• [TASK OBJECTIVE]:
An exact copy of the data is needed, but without any of its images.

• [MATERIAL SHOWN]:
○ ○ ○
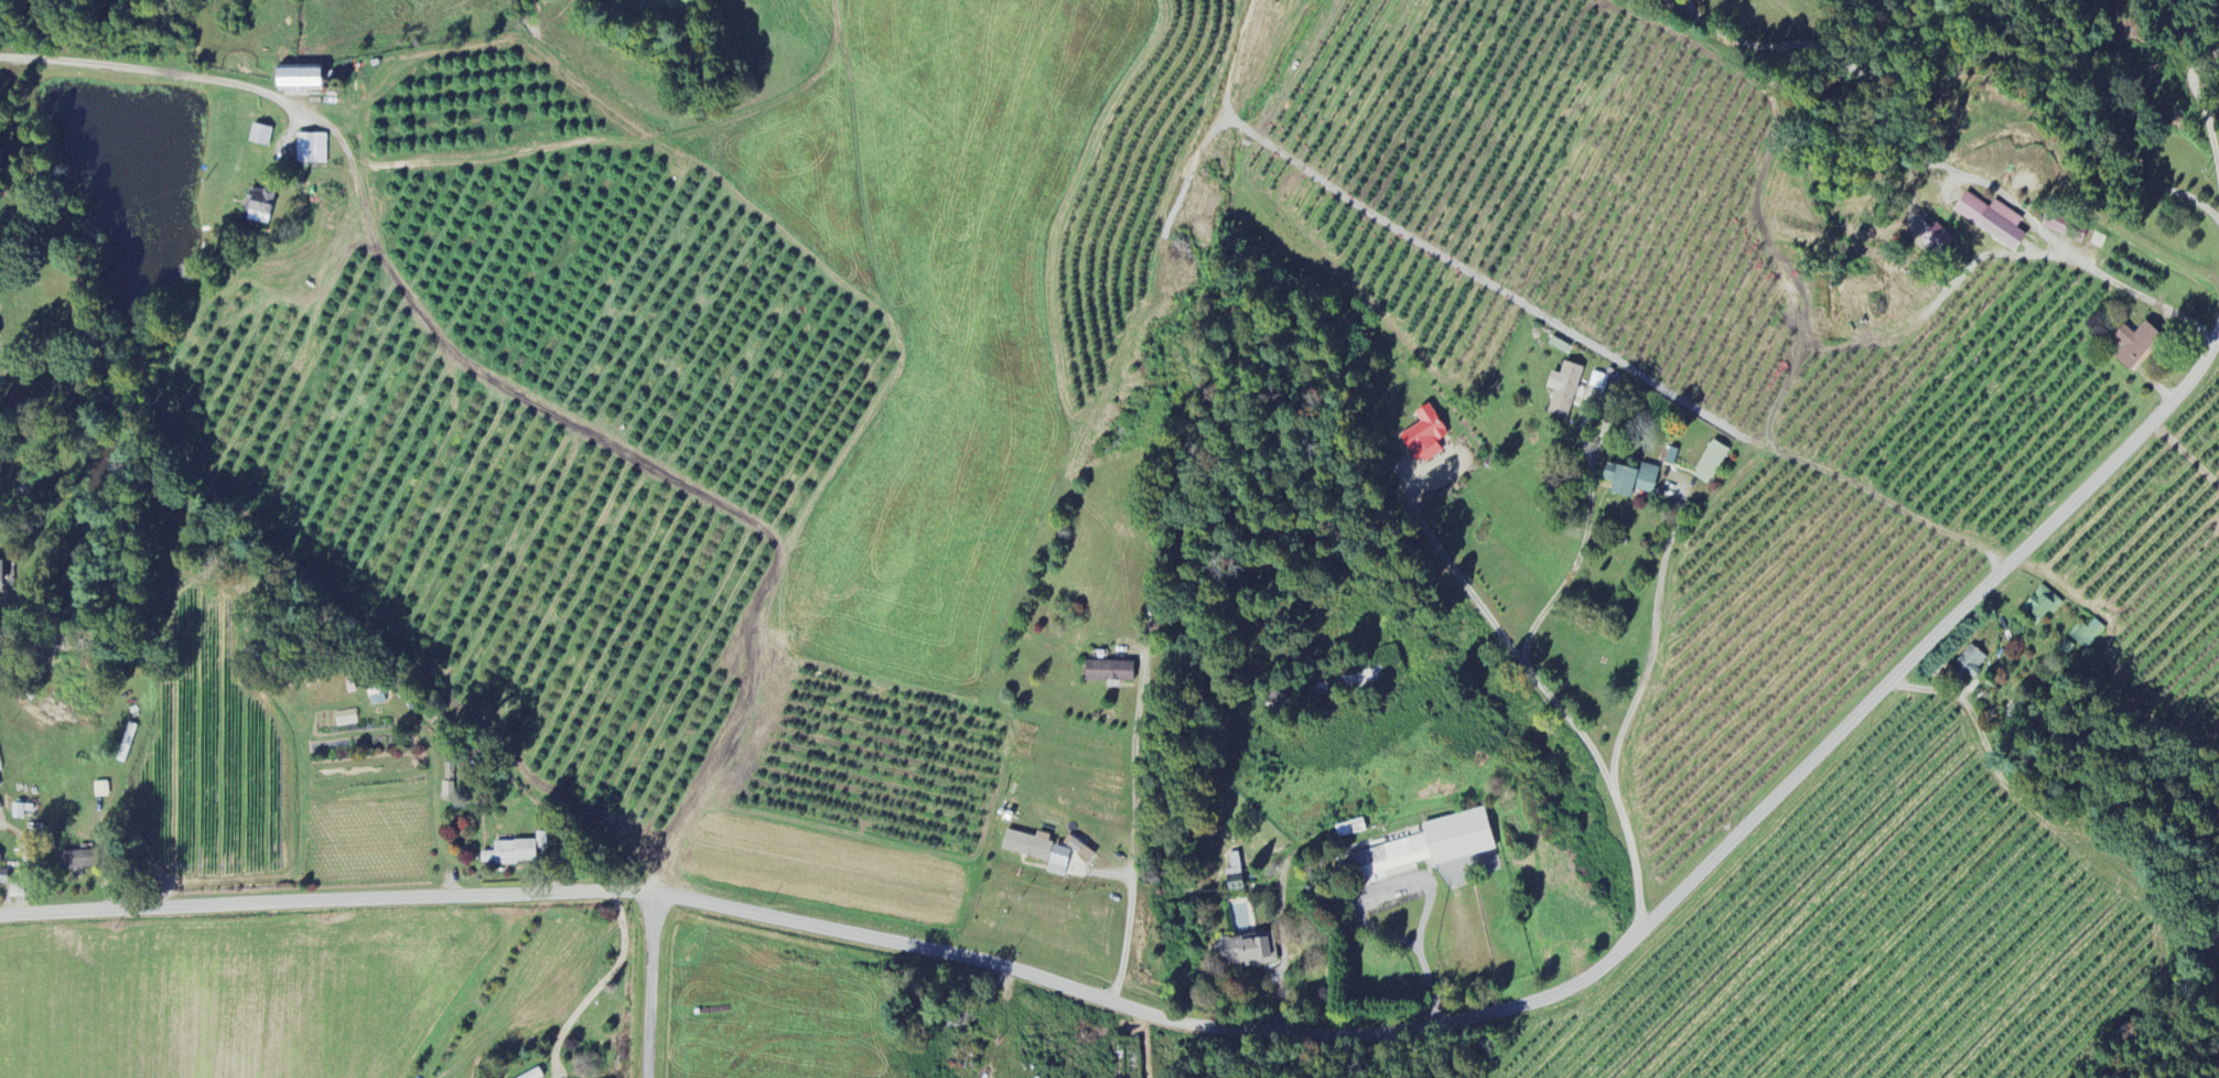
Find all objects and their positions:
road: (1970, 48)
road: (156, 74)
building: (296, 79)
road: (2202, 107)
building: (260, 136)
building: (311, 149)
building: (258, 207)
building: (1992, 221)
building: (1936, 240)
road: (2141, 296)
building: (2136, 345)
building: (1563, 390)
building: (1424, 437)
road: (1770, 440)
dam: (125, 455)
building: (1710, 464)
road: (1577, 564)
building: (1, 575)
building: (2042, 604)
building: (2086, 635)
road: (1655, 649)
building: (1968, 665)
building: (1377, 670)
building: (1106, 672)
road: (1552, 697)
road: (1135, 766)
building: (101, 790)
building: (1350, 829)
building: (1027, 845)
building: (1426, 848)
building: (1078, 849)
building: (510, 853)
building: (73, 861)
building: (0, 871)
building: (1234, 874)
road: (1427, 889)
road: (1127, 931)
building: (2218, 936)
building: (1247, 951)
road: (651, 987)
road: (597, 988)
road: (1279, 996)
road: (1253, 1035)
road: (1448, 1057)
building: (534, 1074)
○ ○ ○
• [RESULT OF THE TASK]:
Find all objects and their positions:
road: (1970, 48)
road: (156, 74)
building: (296, 79)
road: (2202, 107)
building: (260, 136)
building: (311, 149)
building: (258, 207)
building: (1992, 221)
building: (1936, 240)
road: (2141, 296)
building: (2136, 345)
building: (1563, 390)
building: (1424, 437)
road: (1770, 440)
dam: (125, 455)
building: (1710, 464)
road: (1577, 564)
building: (1, 575)
building: (2042, 604)
building: (2086, 635)
road: (1655, 649)
building: (1968, 665)
building: (1377, 670)
building: (1106, 672)
road: (1552, 697)
road: (1135, 766)
building: (101, 790)
building: (1350, 829)
building: (1027, 845)
building: (1426, 848)
building: (1078, 849)
building: (510, 853)
building: (73, 861)
building: (0, 871)
building: (1234, 874)
road: (1427, 889)
road: (1127, 931)
building: (2218, 936)
building: (1247, 951)
road: (651, 987)
road: (597, 988)
road: (1279, 996)
road: (1253, 1035)
road: (1448, 1057)
building: (534, 1074)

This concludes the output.